* **TASK STATEMENT**:
Go through the lines below and copy any that hold the string "none".
++++ MATERIAL PROVIDED
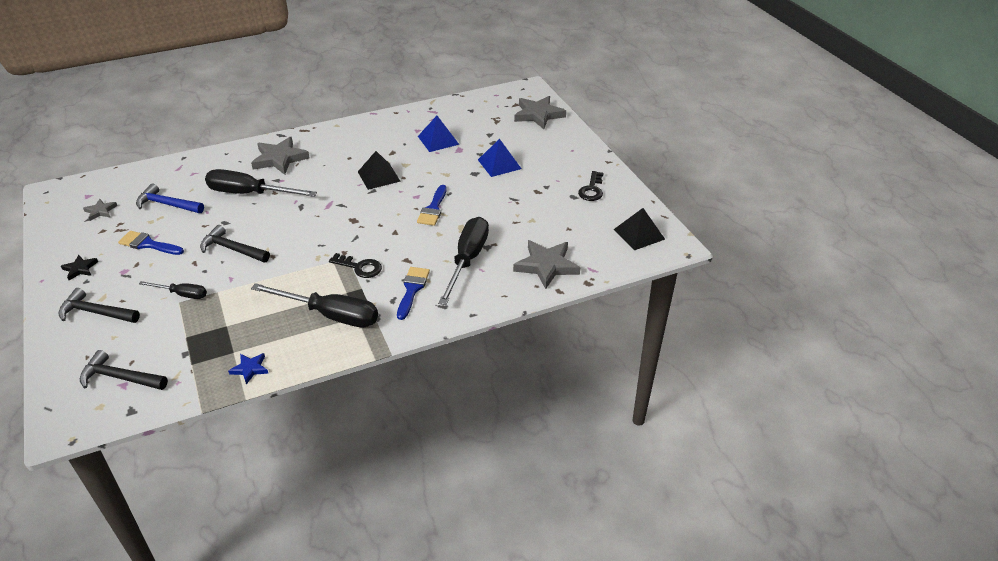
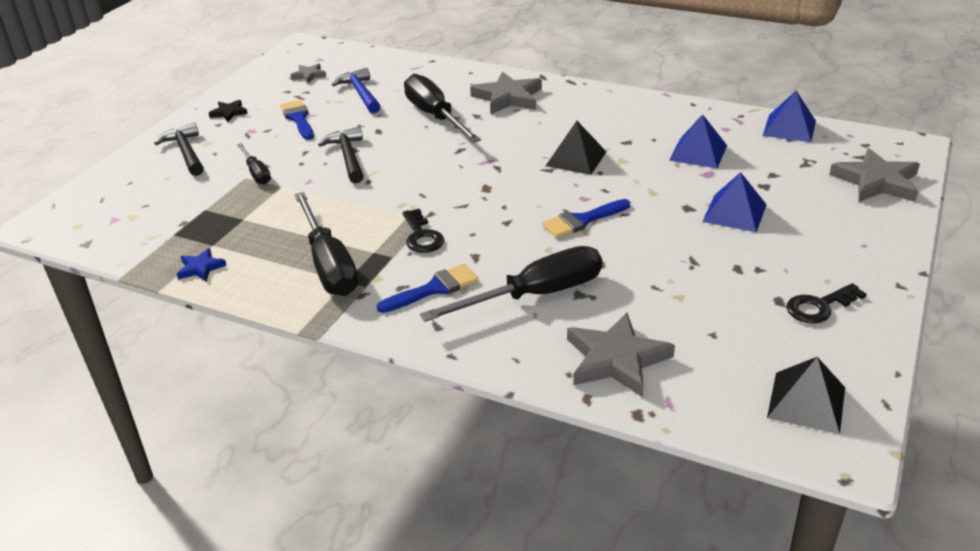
camera: 50 degrees right, 5 degrees down
(120, 377) = (120, 212): black hammer -> none
(463, 104) = (789, 128): none -> blue pyramid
++++++++
* **EXERCISE SOLUTION**:
(120, 377) = (120, 212): black hammer -> none
(463, 104) = (789, 128): none -> blue pyramid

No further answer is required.